WORK TASK: From the first line down to the one containing "green square: (146, 233) -> (84, 182), moved", reproduce the entries below exactly and leave out the pictures.

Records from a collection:

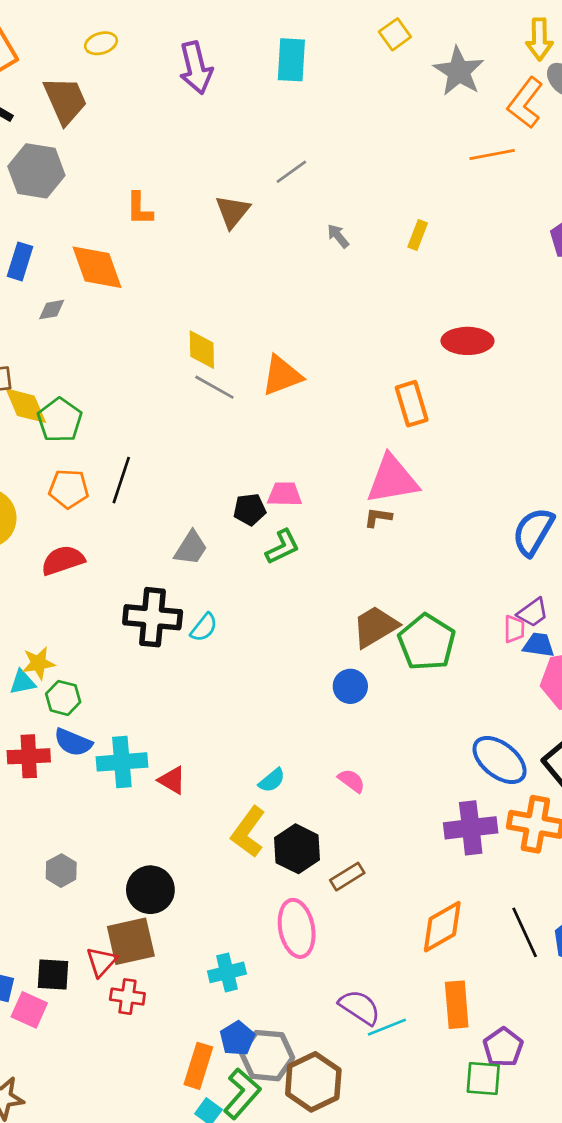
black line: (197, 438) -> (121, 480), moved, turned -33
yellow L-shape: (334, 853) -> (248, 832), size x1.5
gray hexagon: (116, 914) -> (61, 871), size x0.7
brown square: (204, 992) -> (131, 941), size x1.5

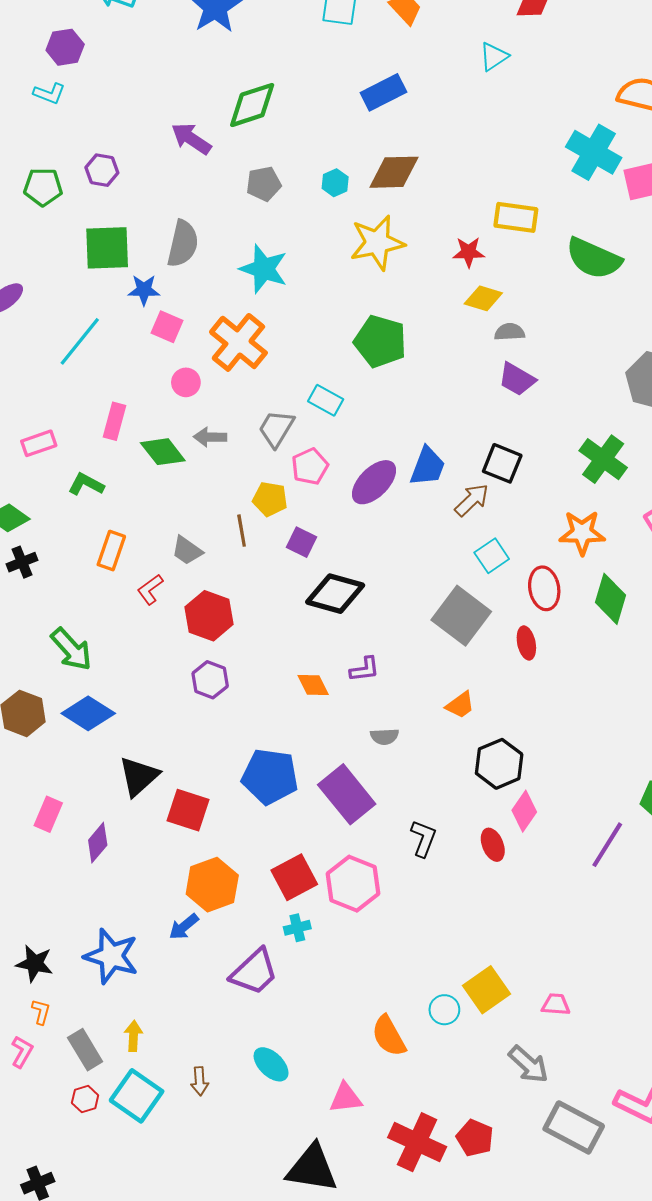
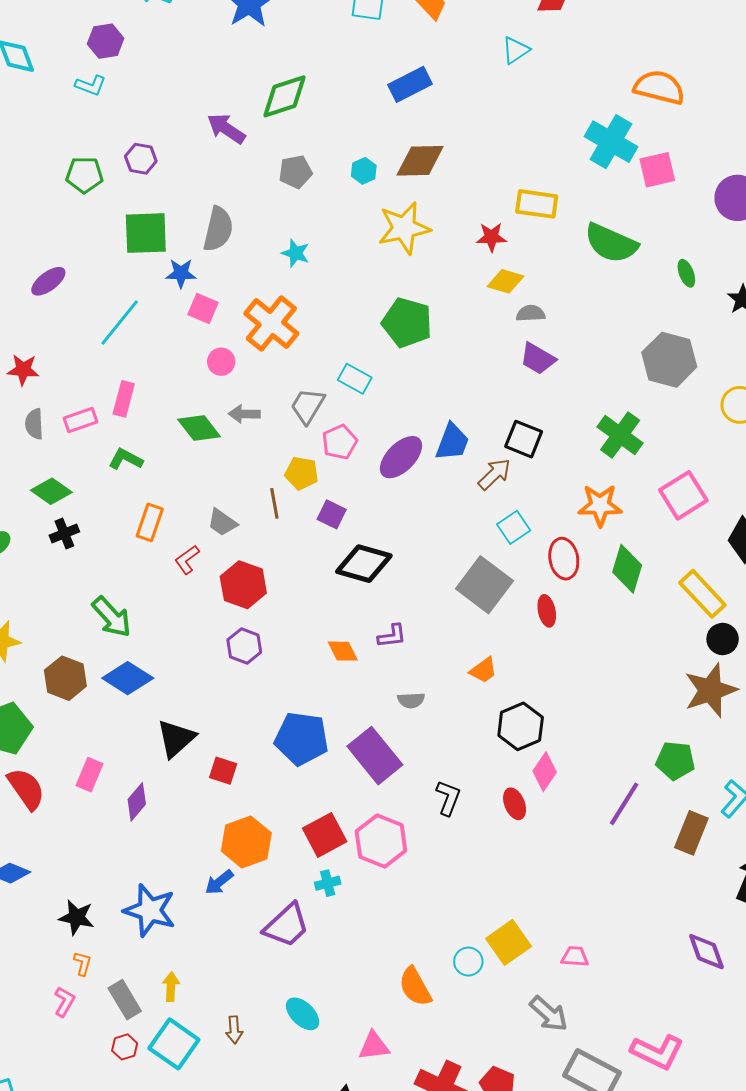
cyan star: (264, 269) -> (296, 253), size x0.6
pink rectangle: (114, 421) -> (124, 399), moved
red square: (188, 810) -> (223, 771), size x0.7

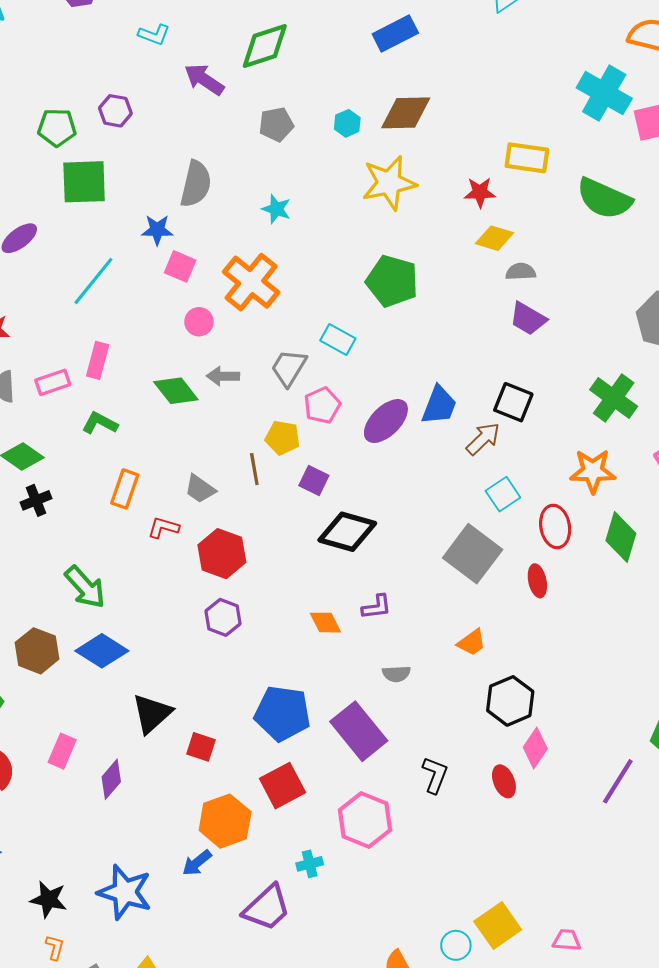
cyan L-shape: (91, 85) -> (154, 35), moved
green square: (146, 233) -> (84, 182), moved
red L-shape: (187, 560) -> (163, 528), turned 52
red square: (325, 835) -> (283, 786), moved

THE COMPLETED TASK:
black line: (197, 438) -> (121, 480), moved, turned -33
yellow L-shape: (334, 853) -> (248, 832), size x1.5
gray hexagon: (116, 914) -> (61, 871), size x0.7
brown square: (204, 992) -> (131, 941), size x1.5

cyan star: (264, 269) -> (296, 253), size x0.6
pink rectangle: (114, 421) -> (124, 399), moved
red square: (188, 810) -> (223, 771), size x0.7

cyan L-shape: (91, 85) -> (154, 35), moved
green square: (146, 233) -> (84, 182), moved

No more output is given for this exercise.